[Image sets with object changes]
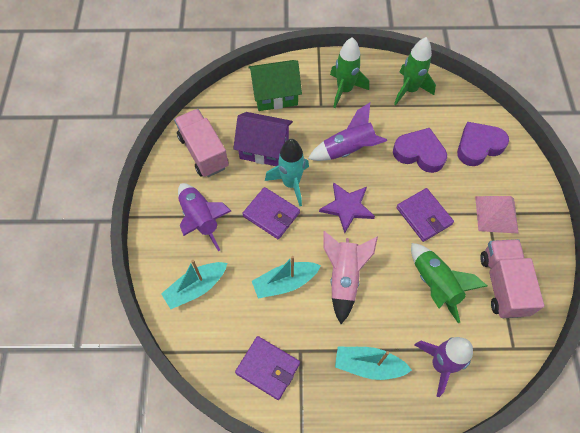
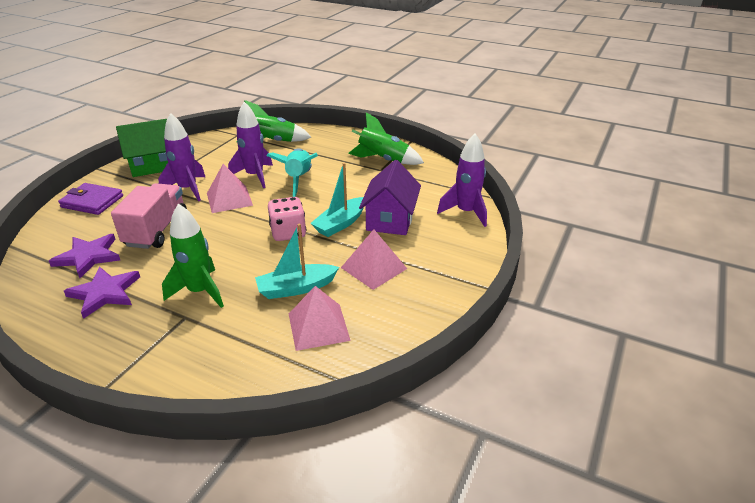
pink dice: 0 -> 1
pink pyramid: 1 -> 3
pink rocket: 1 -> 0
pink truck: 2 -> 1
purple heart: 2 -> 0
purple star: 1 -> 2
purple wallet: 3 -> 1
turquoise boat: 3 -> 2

...

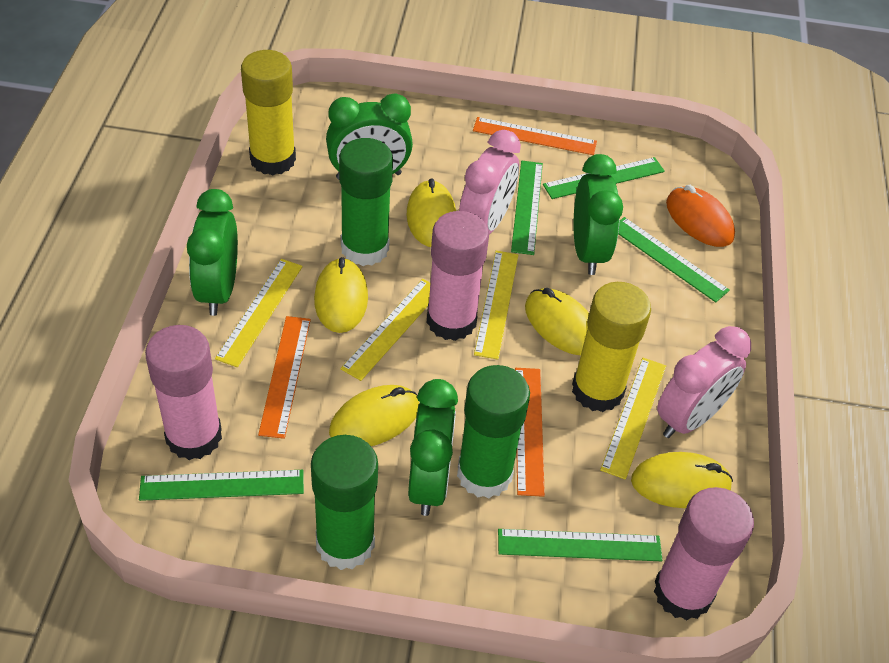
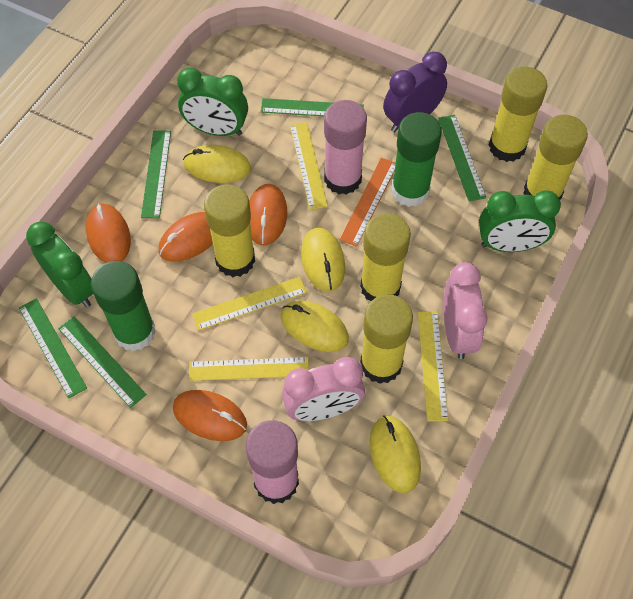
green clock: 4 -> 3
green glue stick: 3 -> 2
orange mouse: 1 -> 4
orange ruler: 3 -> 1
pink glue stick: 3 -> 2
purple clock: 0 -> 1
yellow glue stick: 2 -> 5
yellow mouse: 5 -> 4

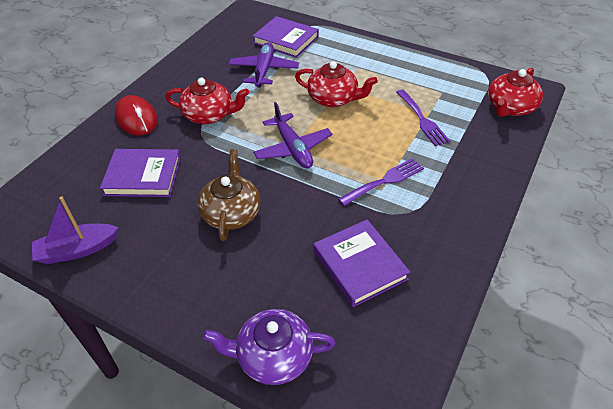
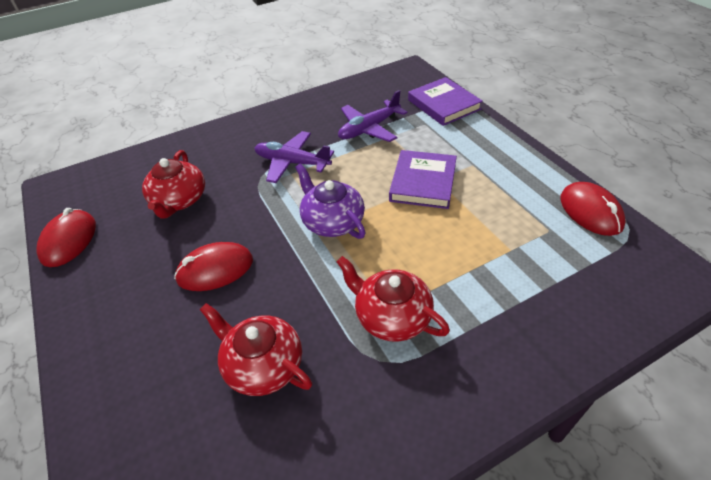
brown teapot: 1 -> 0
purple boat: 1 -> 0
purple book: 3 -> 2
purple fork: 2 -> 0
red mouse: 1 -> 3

# What you will do
For this exercise, return exactly the lines above from the line with "purple clock: 0 -> 1" through the line with "red mouse: 1 -> 3", both included. Do not copy the pictures.

# Exercise answer
purple clock: 0 -> 1
yellow glue stick: 2 -> 5
yellow mouse: 5 -> 4

brown teapot: 1 -> 0
purple boat: 1 -> 0
purple book: 3 -> 2
purple fork: 2 -> 0
red mouse: 1 -> 3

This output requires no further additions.